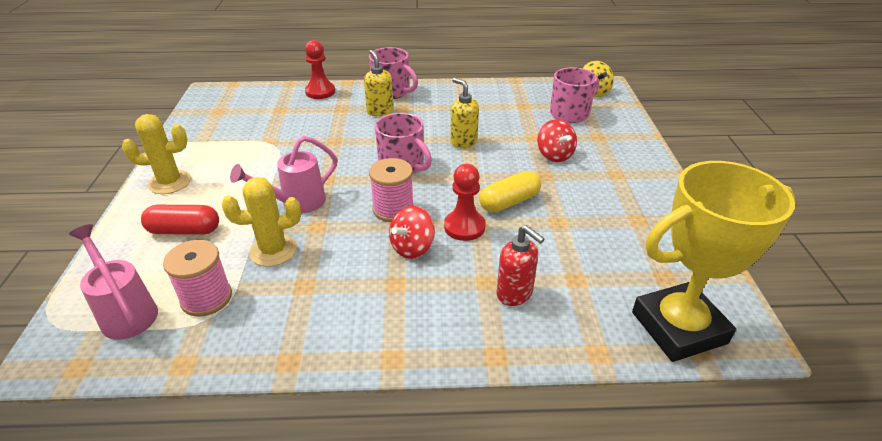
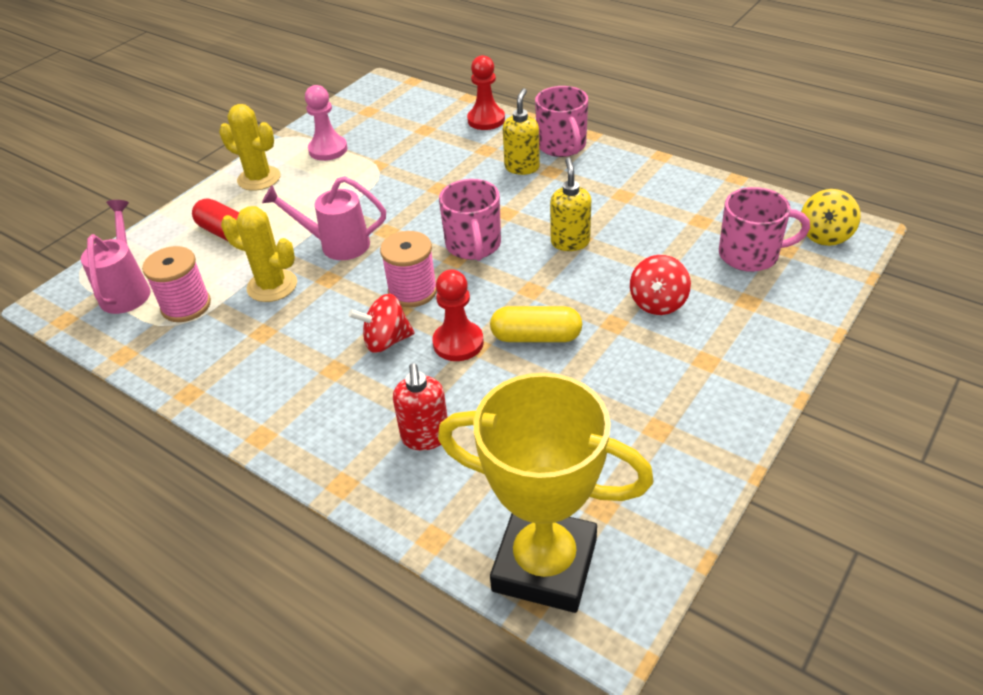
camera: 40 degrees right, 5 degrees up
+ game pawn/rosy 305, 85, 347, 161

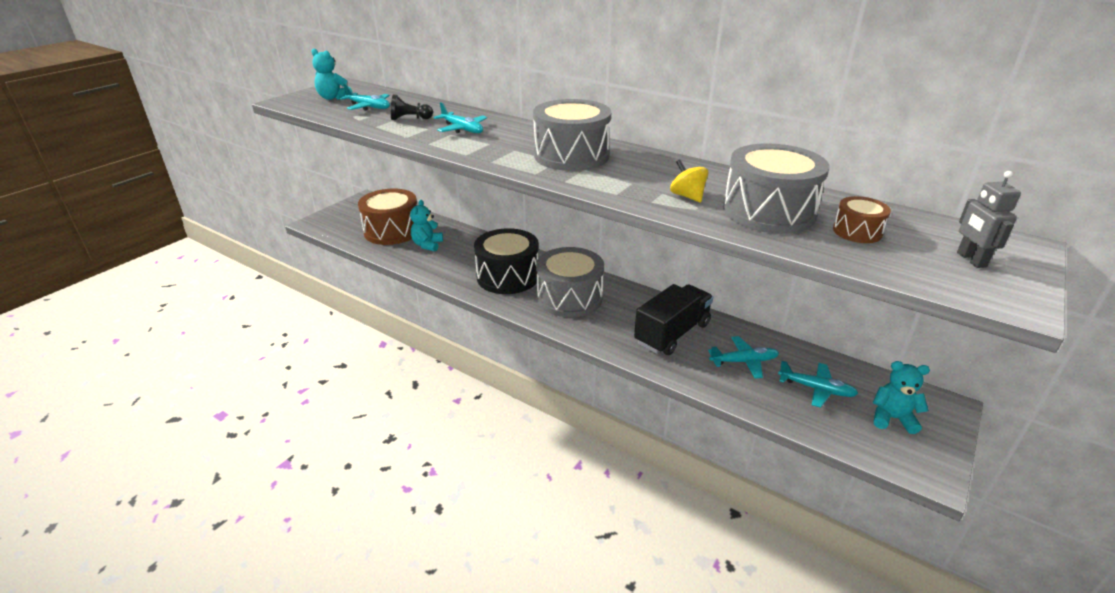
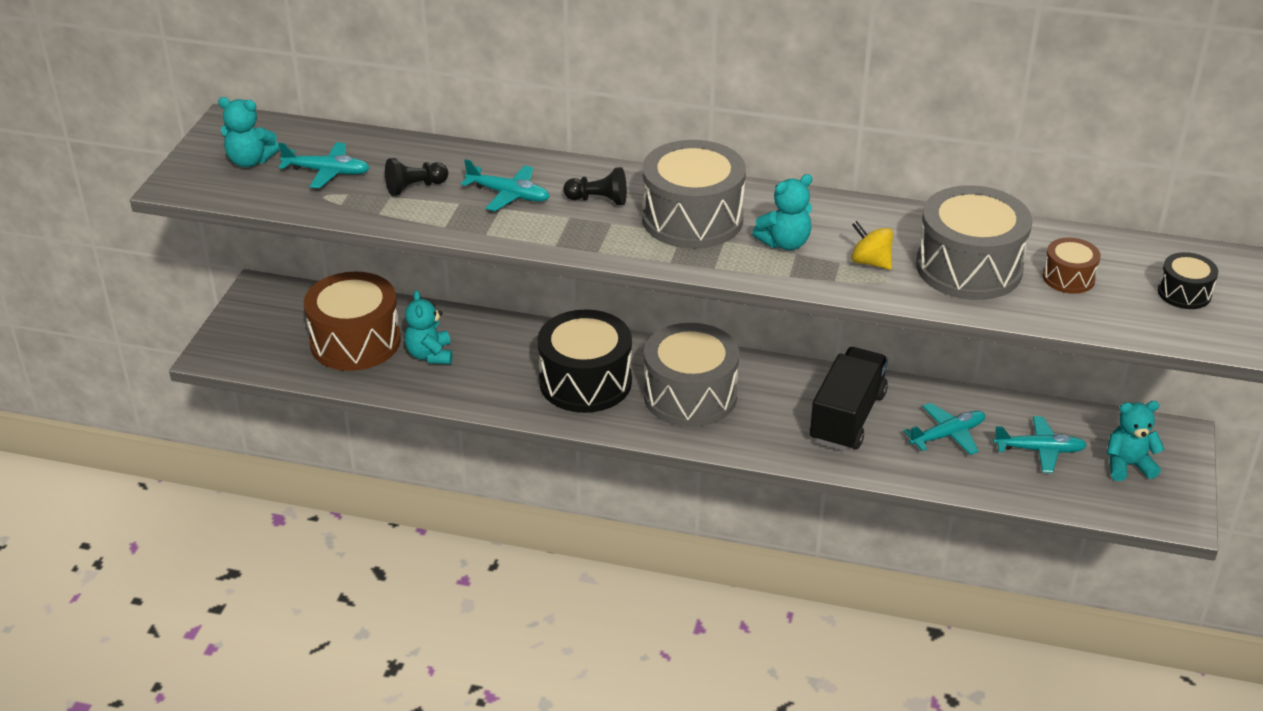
camera: 20 degrees left, 5 degrees up
+ game pawn/ebony 563, 167, 627, 205
+ stuffed bear/aqua 752, 174, 812, 250
~ robot figure/gray 957, 171, 1021, 268 to drum/ebony 1158, 252, 1218, 309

§ Instructions to follow
Without any pictures, print the whole listing again exactly as it stands.

§ Response below
camera: 40 degrees right, 5 degrees up
+ game pawn/rosy 305, 85, 347, 161

camera: 20 degrees left, 5 degrees up
+ game pawn/ebony 563, 167, 627, 205
+ stuffed bear/aqua 752, 174, 812, 250
~ robot figure/gray 957, 171, 1021, 268 to drum/ebony 1158, 252, 1218, 309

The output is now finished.